-------- Excerpted records --------

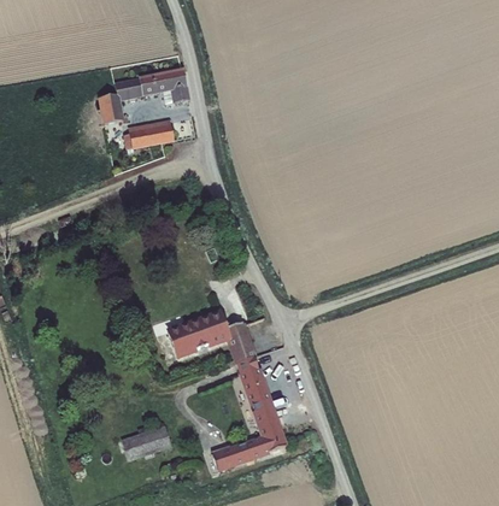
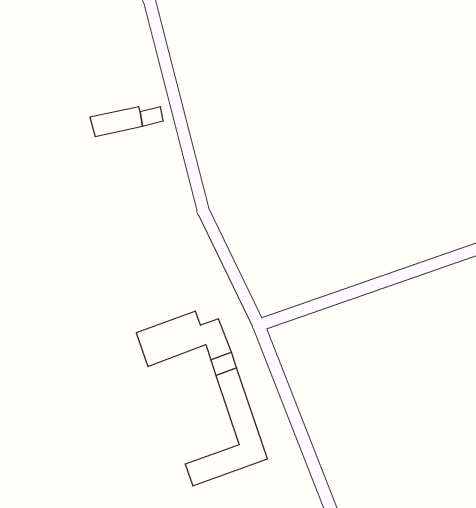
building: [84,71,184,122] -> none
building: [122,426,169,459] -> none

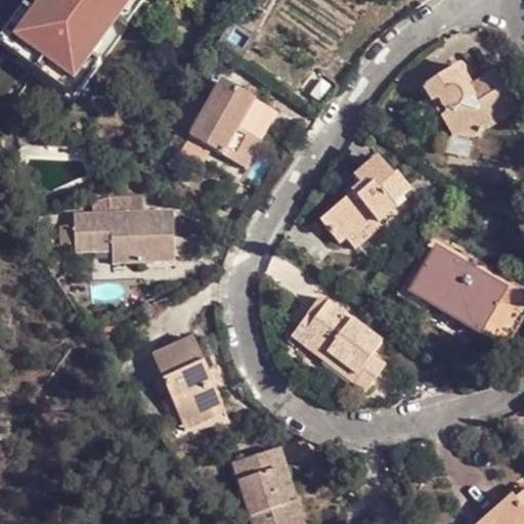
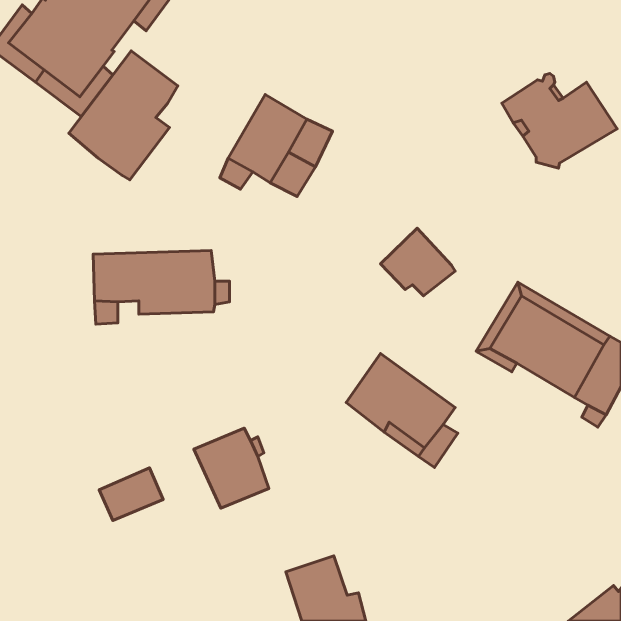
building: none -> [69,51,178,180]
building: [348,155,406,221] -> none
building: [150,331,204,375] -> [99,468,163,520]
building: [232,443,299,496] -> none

--------

→ **To-do item**: Only lines containing the string "none" belong in the answer; find them in the data above and copy them.

→ **Response area**:
building: [84,71,184,122] -> none
building: [122,426,169,459] -> none
building: none -> [69,51,178,180]
building: [348,155,406,221] -> none
building: [232,443,299,496] -> none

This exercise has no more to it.